Prompt
Output the records exactly as they appear, with no pictures included.
-------- Information shown --------
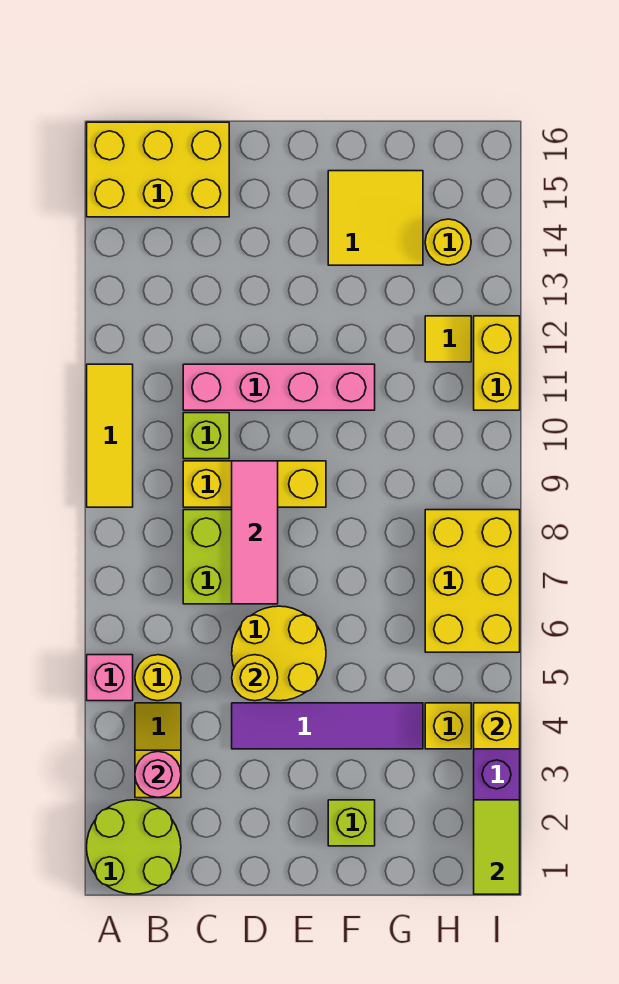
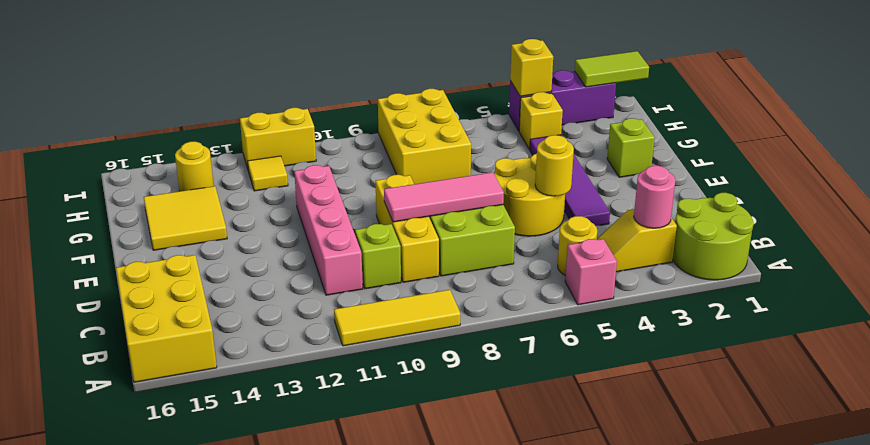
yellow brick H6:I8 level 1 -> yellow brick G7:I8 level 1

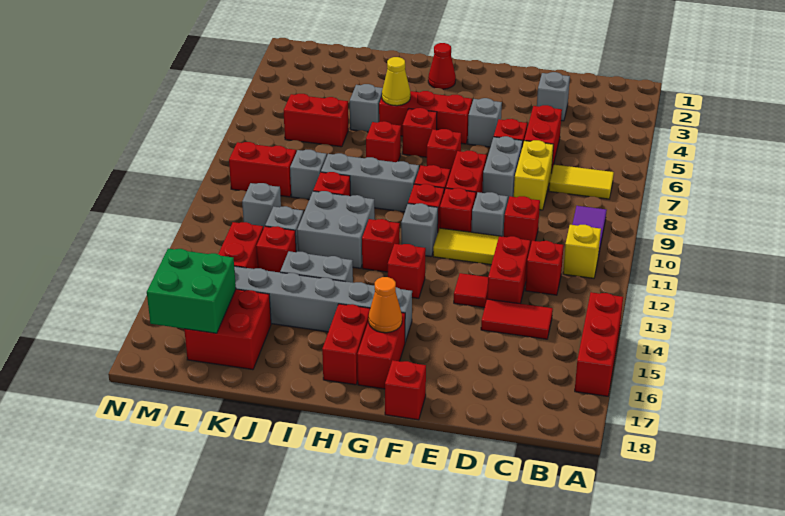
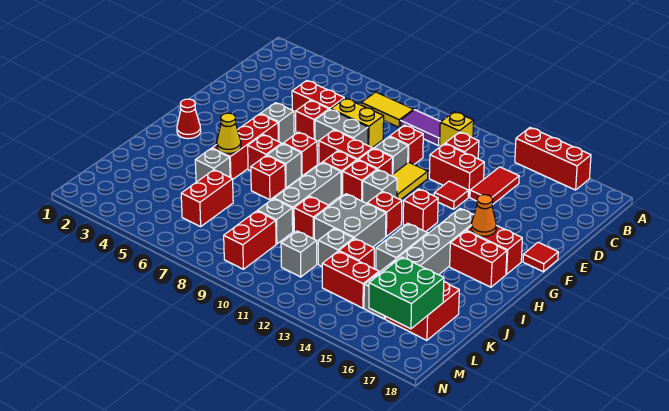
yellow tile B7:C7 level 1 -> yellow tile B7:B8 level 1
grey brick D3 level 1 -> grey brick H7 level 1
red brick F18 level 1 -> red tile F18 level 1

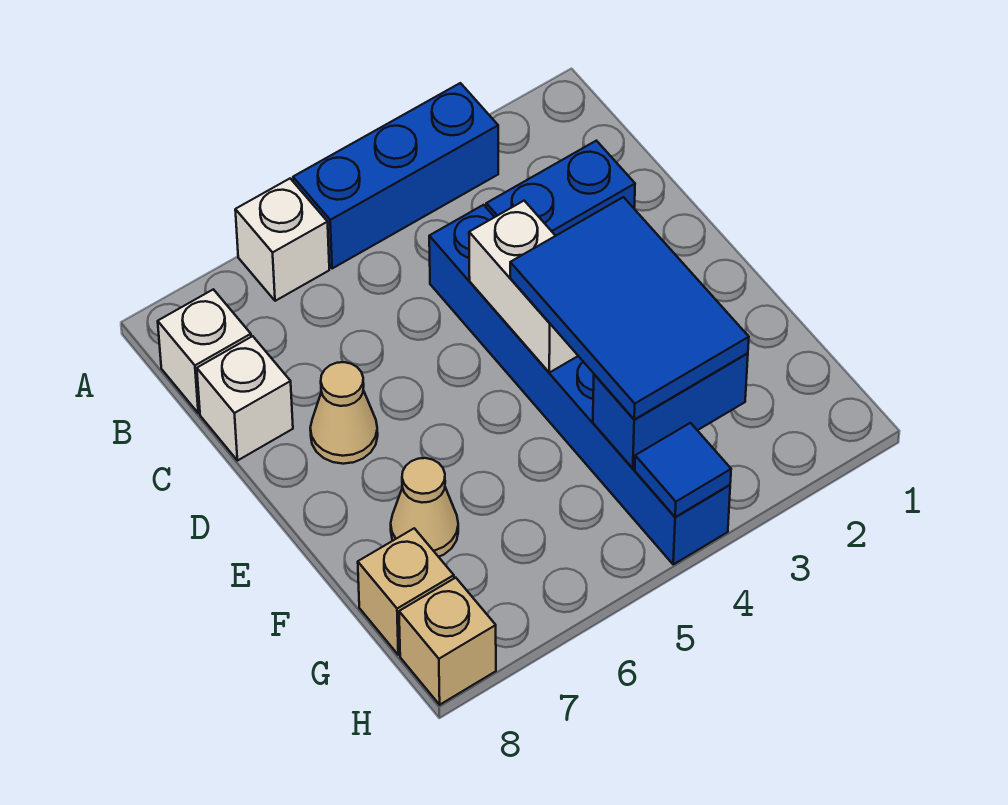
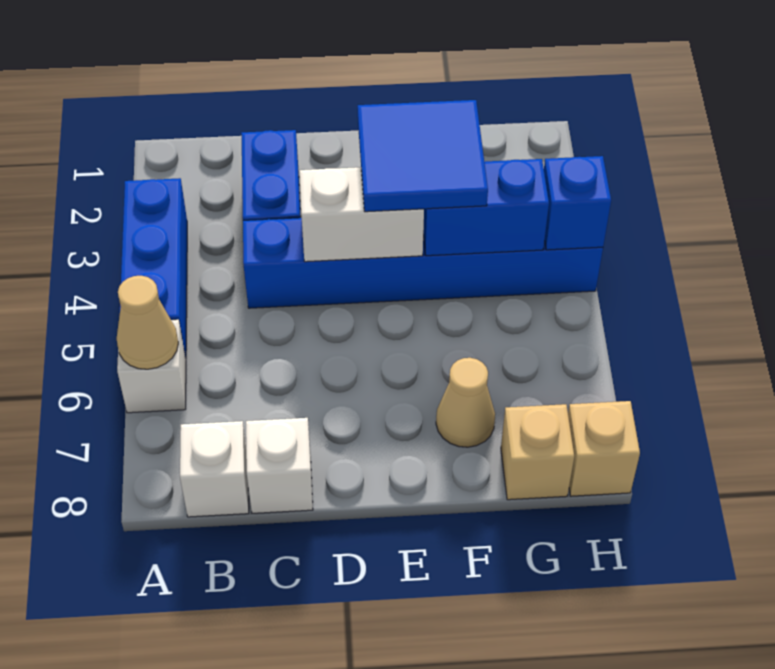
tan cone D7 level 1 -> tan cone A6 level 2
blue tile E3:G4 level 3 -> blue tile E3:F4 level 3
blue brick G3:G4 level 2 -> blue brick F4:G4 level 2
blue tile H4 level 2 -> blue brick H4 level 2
--------
Task output
yellow brick H6:I8 level 1 -> yellow brick G7:I8 level 1

yellow tile B7:C7 level 1 -> yellow tile B7:B8 level 1
grey brick D3 level 1 -> grey brick H7 level 1
red brick F18 level 1 -> red tile F18 level 1

tan cone D7 level 1 -> tan cone A6 level 2
blue tile E3:G4 level 3 -> blue tile E3:F4 level 3
blue brick G3:G4 level 2 -> blue brick F4:G4 level 2
blue tile H4 level 2 -> blue brick H4 level 2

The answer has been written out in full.